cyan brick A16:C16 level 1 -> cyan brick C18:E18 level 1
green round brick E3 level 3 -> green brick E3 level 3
□ □ □ □ □
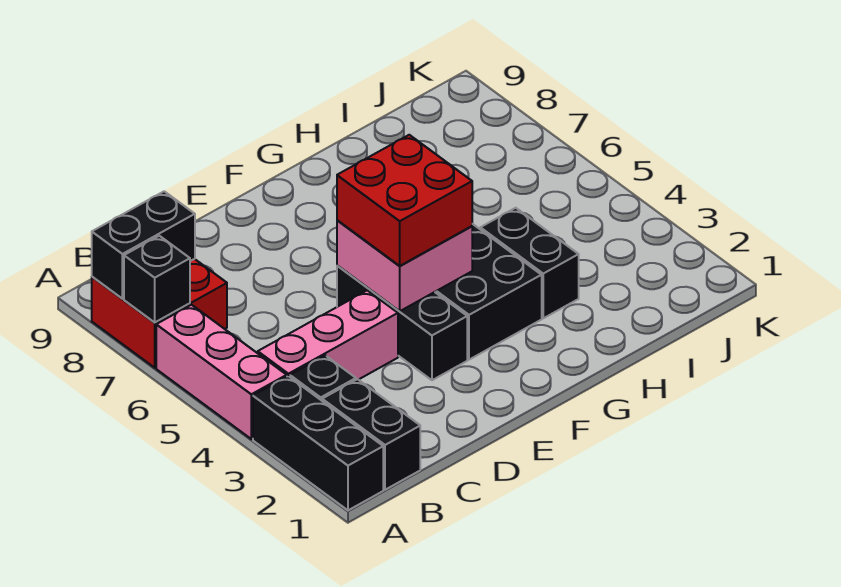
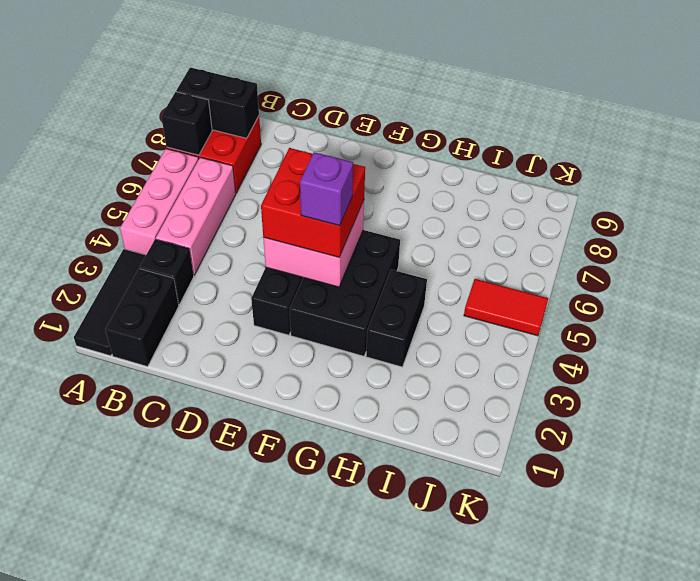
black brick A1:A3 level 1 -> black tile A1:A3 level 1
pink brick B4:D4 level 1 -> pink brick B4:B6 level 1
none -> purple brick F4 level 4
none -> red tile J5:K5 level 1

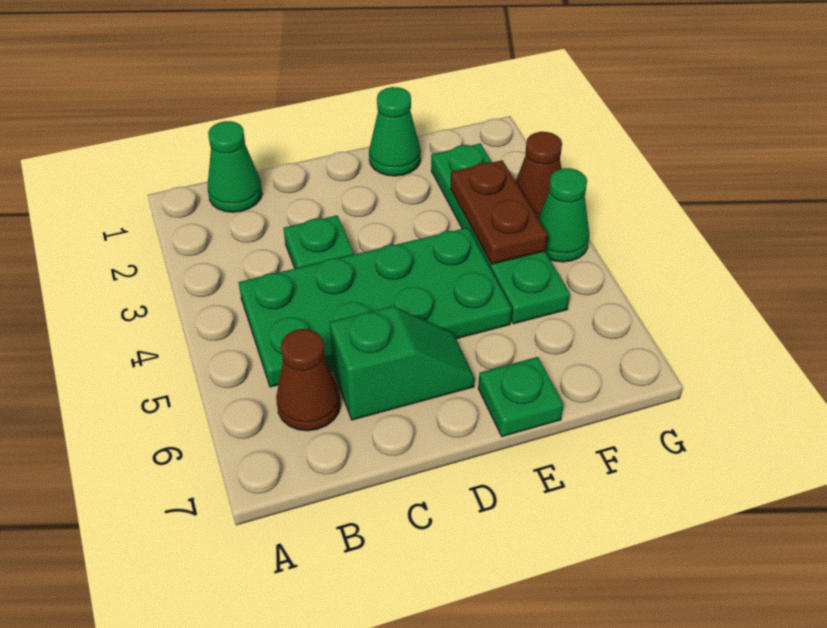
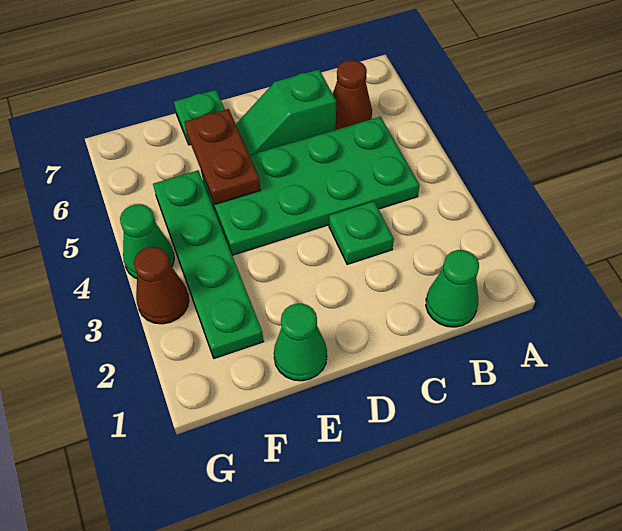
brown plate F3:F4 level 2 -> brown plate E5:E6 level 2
□ □ □ □ □
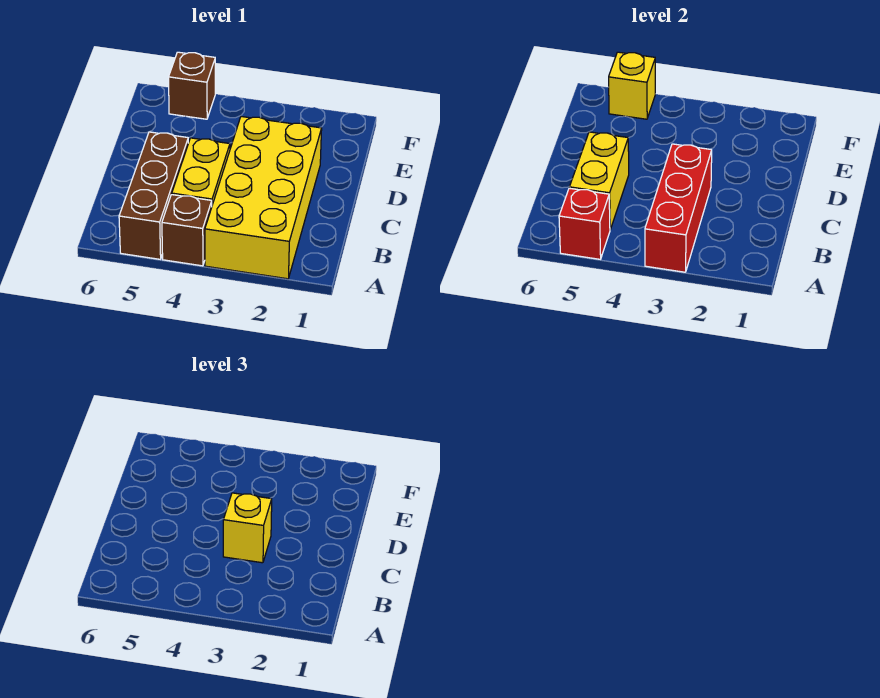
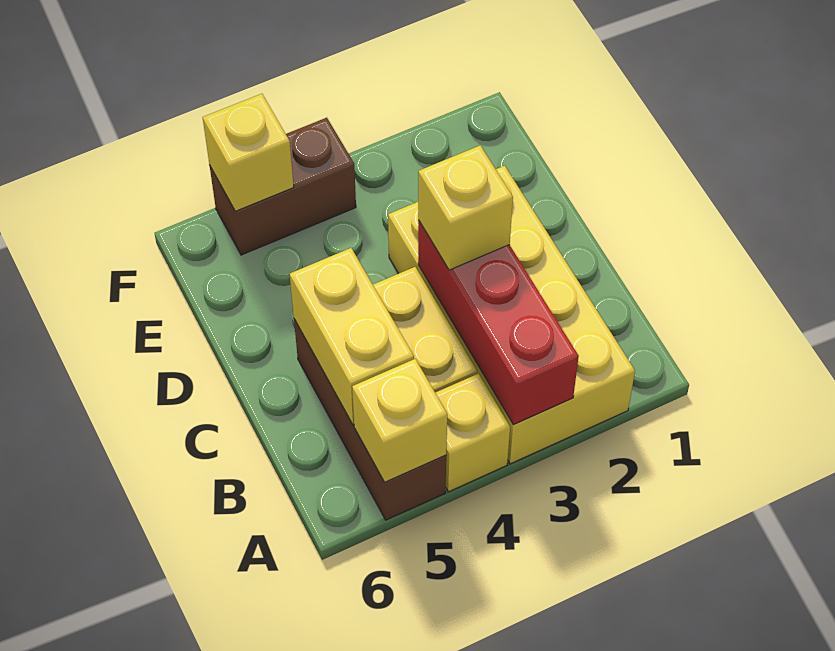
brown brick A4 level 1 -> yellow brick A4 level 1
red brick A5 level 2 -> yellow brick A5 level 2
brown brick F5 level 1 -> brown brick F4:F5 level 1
□ □ □ □ □
* [WORK TASK]: Within the data above, repeat exactly the lines from the one bearing "pink brick B4:D4" through the one bearing "brown plate F3:F4". Include no pictures and nothing else.

* [TASK SOLUTION]:
pink brick B4:D4 level 1 -> pink brick B4:B6 level 1
none -> purple brick F4 level 4
none -> red tile J5:K5 level 1

brown plate F3:F4 level 2 -> brown plate E5:E6 level 2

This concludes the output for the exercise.